Data excerpts
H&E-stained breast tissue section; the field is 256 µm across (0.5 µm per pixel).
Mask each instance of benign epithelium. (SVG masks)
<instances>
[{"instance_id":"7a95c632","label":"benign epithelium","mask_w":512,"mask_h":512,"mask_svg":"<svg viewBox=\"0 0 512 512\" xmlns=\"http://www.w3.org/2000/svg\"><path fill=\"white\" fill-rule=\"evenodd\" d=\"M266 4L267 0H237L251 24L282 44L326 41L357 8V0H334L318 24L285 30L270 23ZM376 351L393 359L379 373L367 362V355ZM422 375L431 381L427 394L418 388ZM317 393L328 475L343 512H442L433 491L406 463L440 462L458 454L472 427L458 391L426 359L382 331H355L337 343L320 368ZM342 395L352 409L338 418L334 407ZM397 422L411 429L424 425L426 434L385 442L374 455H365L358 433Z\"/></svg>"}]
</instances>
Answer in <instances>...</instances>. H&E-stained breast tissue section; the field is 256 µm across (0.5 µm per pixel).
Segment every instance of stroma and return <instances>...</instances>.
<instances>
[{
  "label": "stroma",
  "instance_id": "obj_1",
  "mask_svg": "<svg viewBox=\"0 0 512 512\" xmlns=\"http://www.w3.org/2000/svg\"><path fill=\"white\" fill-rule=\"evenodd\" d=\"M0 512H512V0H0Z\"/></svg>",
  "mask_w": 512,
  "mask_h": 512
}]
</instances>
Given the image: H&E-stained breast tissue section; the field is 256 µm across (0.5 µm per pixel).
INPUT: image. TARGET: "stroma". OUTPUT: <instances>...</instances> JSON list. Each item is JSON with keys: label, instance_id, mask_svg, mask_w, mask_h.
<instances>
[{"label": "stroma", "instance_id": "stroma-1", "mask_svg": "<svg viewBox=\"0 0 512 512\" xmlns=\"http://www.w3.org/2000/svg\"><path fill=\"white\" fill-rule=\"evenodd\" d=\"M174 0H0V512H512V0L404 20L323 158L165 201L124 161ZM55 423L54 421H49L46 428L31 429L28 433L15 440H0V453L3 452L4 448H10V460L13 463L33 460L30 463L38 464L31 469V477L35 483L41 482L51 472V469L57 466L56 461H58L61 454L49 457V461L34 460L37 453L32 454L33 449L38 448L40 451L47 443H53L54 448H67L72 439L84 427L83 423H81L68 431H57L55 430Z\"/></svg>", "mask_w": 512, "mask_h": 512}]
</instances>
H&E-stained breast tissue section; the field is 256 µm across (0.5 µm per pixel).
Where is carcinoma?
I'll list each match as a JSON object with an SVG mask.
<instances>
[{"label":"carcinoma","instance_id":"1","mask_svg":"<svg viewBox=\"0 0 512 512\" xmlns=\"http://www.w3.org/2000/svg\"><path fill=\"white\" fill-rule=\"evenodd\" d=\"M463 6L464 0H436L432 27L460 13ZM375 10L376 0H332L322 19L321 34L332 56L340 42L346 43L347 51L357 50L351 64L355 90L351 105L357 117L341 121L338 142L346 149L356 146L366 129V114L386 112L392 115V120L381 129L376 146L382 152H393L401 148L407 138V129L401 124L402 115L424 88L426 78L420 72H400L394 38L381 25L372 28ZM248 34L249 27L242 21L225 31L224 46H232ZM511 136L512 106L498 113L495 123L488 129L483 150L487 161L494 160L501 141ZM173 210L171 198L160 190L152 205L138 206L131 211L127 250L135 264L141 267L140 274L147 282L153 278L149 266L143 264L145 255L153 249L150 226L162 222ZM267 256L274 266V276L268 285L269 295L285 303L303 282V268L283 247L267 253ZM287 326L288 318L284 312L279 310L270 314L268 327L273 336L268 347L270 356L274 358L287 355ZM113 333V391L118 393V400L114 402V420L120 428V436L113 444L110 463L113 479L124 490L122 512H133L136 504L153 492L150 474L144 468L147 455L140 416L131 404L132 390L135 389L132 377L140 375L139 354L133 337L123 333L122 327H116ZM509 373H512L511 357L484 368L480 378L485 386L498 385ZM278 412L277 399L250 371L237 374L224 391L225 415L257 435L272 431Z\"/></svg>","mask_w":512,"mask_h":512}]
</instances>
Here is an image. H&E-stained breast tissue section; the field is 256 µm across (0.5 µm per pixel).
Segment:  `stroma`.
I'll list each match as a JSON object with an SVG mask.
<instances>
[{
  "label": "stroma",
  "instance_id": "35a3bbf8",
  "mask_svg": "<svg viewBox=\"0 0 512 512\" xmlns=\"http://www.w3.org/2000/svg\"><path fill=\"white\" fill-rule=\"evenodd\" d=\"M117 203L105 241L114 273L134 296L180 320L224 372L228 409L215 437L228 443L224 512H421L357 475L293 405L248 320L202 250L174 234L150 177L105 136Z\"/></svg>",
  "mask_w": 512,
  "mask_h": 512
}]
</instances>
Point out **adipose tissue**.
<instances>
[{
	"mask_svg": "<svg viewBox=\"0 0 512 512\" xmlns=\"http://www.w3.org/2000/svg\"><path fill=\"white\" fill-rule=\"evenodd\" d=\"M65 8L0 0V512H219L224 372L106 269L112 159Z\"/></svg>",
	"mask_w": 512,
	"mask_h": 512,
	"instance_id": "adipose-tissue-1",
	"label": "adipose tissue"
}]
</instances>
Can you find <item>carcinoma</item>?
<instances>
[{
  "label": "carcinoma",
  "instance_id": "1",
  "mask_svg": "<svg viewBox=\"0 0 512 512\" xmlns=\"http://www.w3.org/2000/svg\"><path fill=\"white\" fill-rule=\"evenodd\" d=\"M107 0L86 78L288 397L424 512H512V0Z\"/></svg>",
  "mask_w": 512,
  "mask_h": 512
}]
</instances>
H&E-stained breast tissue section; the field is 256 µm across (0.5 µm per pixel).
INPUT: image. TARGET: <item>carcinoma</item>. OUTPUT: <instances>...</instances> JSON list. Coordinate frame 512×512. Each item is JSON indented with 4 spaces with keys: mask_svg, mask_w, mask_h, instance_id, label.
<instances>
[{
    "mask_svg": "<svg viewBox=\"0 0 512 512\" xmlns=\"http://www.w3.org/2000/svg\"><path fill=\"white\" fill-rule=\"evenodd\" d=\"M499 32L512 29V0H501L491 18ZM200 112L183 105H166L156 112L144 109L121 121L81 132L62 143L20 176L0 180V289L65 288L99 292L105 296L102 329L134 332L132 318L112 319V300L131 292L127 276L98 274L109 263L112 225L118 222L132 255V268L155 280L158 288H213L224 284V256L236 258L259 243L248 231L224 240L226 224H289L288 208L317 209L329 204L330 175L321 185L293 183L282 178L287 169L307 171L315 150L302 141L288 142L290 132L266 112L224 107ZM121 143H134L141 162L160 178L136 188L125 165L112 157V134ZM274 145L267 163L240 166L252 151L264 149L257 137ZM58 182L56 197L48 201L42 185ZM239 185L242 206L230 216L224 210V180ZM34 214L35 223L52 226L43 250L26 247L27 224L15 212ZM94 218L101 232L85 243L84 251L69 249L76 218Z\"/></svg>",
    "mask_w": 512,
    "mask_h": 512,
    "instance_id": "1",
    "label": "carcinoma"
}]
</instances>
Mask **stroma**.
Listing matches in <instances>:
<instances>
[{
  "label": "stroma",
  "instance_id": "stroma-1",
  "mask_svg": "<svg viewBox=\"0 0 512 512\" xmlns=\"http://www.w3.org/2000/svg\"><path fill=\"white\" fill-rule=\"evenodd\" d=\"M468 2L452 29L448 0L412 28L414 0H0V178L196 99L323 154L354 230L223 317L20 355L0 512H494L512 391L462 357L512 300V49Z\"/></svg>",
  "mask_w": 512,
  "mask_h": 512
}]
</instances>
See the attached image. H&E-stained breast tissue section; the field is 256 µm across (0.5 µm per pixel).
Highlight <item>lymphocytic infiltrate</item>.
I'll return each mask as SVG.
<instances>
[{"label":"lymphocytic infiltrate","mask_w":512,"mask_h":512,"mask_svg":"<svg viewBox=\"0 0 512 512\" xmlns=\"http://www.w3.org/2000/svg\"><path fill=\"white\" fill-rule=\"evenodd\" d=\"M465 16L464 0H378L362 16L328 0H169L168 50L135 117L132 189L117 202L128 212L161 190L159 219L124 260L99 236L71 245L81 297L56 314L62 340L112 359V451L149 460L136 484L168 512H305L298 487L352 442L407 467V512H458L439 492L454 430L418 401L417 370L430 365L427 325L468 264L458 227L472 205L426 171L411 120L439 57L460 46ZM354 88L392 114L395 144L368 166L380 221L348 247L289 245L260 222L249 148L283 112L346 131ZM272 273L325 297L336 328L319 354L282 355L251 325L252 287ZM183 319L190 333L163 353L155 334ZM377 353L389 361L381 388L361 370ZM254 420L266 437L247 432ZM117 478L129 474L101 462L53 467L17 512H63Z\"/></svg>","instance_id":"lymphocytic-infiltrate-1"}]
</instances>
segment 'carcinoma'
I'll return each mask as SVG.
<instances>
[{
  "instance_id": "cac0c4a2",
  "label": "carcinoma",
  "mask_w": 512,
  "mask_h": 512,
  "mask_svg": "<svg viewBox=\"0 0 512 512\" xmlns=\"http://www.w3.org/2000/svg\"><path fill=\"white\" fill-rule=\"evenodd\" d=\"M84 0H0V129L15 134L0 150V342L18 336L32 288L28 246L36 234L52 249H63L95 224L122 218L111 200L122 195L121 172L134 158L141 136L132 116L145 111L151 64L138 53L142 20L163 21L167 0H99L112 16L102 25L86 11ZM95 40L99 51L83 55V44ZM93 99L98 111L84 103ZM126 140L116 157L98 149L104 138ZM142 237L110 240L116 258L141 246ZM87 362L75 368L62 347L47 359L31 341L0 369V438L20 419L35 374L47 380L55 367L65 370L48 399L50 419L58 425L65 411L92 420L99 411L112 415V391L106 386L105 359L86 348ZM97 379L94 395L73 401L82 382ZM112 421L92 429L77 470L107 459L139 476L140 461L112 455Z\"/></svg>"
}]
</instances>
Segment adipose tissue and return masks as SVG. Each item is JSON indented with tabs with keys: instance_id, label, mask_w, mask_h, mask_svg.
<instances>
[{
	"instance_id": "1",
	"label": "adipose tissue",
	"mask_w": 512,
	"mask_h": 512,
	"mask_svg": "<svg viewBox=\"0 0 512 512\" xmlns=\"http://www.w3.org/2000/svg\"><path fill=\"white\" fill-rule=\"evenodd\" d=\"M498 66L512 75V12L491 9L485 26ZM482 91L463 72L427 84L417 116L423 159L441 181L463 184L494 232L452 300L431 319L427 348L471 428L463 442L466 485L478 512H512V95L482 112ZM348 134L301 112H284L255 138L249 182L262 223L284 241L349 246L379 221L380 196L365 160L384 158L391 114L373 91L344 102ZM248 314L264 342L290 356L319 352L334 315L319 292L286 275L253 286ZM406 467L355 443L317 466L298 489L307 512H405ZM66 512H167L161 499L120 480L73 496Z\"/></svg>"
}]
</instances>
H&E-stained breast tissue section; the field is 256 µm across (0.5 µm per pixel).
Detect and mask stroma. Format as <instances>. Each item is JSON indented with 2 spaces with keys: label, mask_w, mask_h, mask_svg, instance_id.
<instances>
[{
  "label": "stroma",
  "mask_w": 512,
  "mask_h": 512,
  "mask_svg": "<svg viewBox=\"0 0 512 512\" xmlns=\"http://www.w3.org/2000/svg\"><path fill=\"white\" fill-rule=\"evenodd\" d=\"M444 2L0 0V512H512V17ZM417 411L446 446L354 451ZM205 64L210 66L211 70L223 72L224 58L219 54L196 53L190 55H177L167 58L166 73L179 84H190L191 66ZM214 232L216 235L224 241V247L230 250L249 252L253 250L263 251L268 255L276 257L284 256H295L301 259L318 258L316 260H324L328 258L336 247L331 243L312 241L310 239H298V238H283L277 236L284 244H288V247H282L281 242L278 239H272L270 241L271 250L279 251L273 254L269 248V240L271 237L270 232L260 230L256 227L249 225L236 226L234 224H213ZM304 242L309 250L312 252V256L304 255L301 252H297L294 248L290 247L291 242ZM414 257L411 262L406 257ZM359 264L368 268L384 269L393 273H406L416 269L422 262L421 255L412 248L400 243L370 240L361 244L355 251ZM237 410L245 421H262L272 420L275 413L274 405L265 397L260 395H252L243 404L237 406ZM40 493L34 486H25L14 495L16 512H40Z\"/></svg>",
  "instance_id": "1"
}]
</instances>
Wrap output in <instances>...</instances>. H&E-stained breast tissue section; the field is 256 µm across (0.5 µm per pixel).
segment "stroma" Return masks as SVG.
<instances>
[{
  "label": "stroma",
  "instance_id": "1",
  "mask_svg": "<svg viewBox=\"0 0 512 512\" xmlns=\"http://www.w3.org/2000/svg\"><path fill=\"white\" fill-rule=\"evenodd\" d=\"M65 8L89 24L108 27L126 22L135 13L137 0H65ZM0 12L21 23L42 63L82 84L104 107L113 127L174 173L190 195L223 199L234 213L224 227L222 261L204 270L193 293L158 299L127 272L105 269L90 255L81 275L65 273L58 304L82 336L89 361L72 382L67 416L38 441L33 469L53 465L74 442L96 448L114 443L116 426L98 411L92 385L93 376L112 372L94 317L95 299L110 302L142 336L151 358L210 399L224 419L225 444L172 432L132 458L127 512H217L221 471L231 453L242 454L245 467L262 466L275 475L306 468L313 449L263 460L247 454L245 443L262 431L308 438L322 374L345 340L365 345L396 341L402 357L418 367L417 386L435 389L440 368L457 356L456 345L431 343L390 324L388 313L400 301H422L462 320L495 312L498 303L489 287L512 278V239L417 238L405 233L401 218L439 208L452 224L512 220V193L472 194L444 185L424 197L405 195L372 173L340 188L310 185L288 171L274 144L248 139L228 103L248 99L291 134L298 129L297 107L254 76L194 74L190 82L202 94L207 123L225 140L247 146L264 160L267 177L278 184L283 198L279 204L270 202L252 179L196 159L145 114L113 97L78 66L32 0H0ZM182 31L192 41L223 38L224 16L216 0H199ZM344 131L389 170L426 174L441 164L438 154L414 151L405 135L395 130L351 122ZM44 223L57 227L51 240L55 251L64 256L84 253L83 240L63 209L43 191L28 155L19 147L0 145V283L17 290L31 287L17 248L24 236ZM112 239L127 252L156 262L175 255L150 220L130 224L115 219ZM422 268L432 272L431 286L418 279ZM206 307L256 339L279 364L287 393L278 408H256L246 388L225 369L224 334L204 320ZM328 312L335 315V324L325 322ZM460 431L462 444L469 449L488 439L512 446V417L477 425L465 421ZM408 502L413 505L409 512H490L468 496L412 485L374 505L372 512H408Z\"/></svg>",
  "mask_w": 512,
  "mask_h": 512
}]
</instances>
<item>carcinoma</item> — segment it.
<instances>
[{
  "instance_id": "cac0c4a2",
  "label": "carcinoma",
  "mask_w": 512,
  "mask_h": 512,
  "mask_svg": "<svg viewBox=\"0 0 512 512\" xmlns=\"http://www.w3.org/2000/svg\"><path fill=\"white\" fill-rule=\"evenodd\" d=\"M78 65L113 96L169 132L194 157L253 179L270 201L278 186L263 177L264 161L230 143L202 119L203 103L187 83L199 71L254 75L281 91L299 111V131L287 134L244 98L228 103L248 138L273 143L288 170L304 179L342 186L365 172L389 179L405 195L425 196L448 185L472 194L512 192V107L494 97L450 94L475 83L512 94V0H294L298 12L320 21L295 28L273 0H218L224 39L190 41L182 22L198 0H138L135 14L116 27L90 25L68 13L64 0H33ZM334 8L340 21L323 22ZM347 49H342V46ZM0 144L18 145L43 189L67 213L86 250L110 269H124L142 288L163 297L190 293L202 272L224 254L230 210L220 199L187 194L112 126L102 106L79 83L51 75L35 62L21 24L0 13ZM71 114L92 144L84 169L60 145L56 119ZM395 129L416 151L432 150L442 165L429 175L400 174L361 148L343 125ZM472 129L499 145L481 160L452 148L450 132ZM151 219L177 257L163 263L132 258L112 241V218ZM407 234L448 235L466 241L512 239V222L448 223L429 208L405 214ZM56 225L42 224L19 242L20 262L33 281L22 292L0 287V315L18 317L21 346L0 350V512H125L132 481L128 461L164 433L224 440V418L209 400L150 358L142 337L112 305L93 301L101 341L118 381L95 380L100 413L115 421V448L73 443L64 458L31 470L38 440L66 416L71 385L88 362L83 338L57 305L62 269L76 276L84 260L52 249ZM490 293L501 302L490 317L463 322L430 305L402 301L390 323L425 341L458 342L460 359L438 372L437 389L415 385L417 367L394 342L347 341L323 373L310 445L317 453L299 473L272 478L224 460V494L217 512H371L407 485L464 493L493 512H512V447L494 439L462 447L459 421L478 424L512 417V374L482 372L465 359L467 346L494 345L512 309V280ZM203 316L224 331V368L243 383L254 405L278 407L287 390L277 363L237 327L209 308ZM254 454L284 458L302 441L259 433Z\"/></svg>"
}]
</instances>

## Challenge
Write out only the lines that run from the line containing "Segment every instance" through the line containing "Given the image: H&E-stained", both included, exactly as they appear above.

## Right answer
Segment every instance of stroma and return <instances>...</instances>.
<instances>
[{
  "label": "stroma",
  "instance_id": "obj_1",
  "mask_svg": "<svg viewBox=\"0 0 512 512\" xmlns=\"http://www.w3.org/2000/svg\"><path fill=\"white\" fill-rule=\"evenodd\" d=\"M0 512H512V0H0Z\"/></svg>",
  "mask_w": 512,
  "mask_h": 512
}]
</instances>
Given the image: H&E-stained breast tissue section; the field is 256 µm across (0.5 µm per pixel).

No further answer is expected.